• WHAT YOU NEED TO DO:
Pick out every line of the entries below where "mushroom" occurs, and copy those lines.

• RECORDS FOR THIS TASK:
----------------

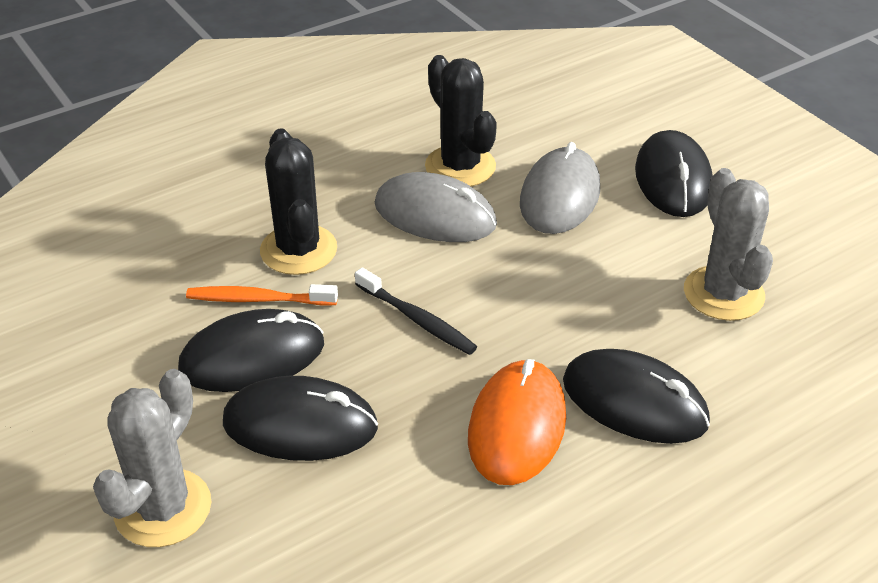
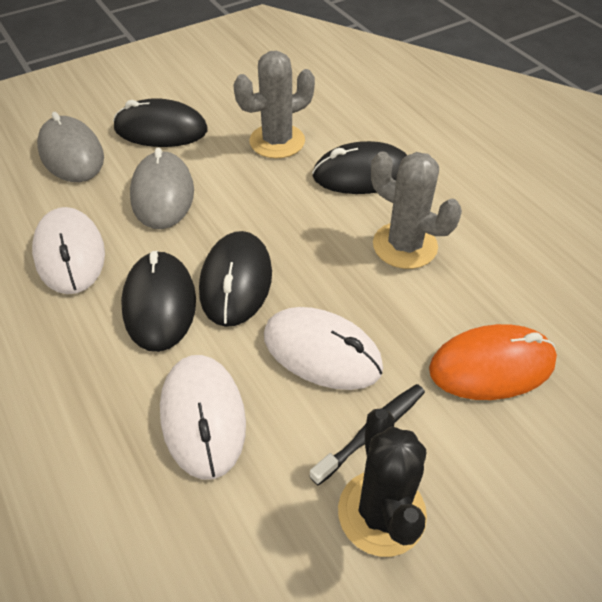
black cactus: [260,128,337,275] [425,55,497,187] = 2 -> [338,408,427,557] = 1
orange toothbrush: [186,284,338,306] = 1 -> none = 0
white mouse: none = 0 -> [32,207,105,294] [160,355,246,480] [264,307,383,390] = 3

----------------

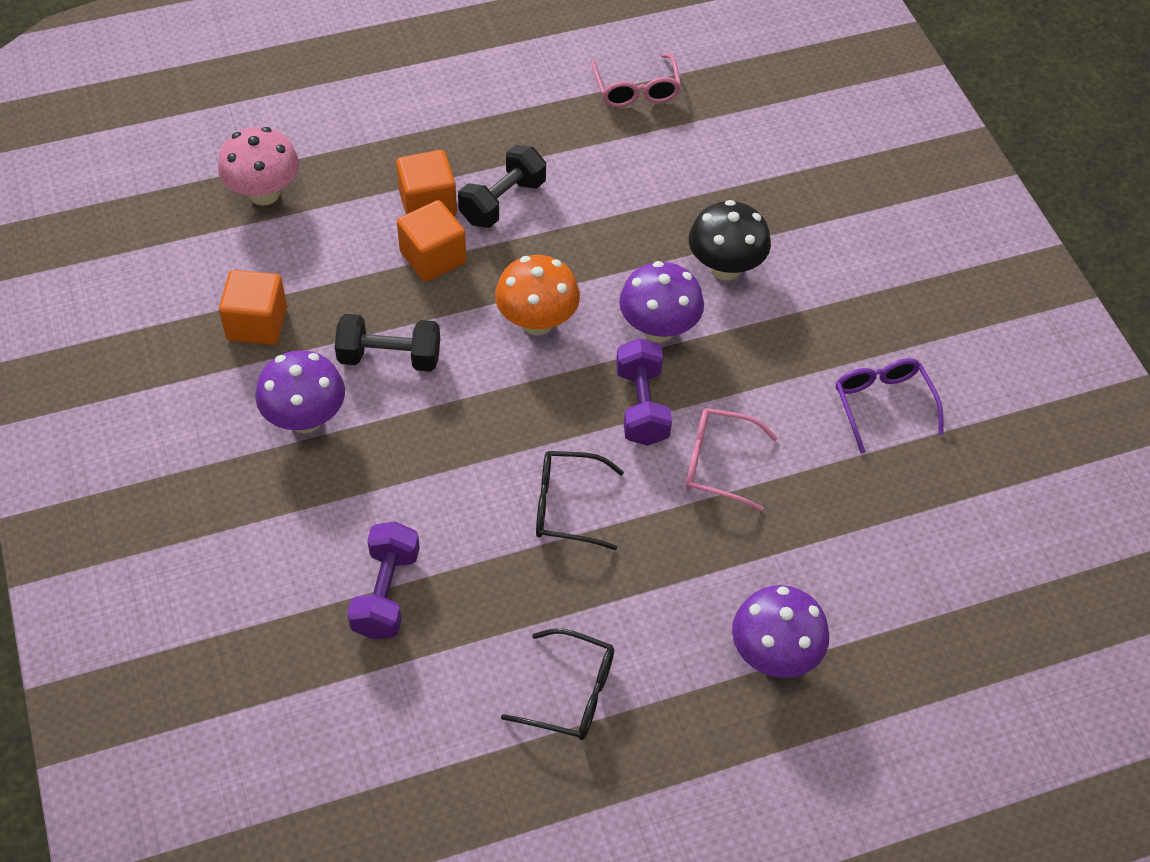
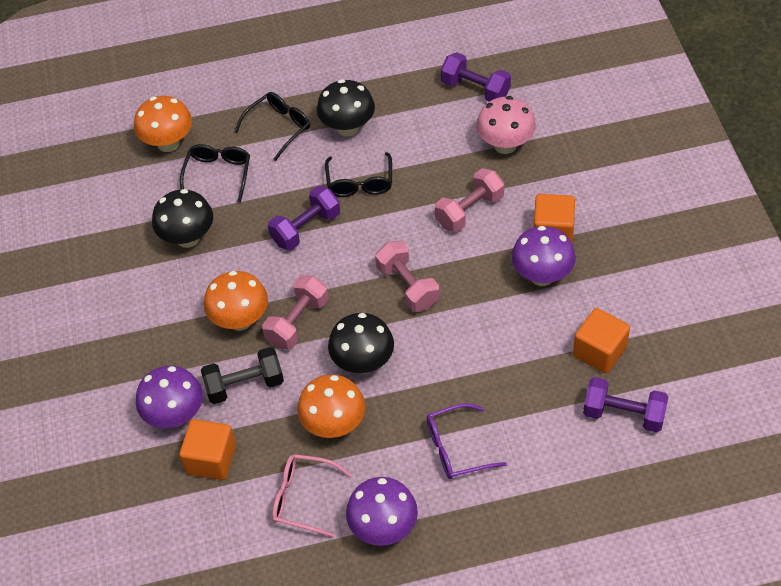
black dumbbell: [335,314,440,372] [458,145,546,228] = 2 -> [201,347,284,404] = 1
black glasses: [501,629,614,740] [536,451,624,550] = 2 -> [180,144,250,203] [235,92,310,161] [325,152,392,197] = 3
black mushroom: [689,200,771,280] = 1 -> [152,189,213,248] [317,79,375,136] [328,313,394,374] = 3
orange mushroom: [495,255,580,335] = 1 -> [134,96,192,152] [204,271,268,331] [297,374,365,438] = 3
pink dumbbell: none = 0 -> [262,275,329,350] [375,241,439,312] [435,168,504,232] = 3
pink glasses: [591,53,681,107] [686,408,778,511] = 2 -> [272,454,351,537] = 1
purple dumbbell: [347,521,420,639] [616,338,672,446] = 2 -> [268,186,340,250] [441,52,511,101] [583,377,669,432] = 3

----------------

• OUTPUT OF THE TASK:
black mushroom: [689,200,771,280] = 1 -> [152,189,213,248] [317,79,375,136] [328,313,394,374] = 3
orange mushroom: [495,255,580,335] = 1 -> [134,96,192,152] [204,271,268,331] [297,374,365,438] = 3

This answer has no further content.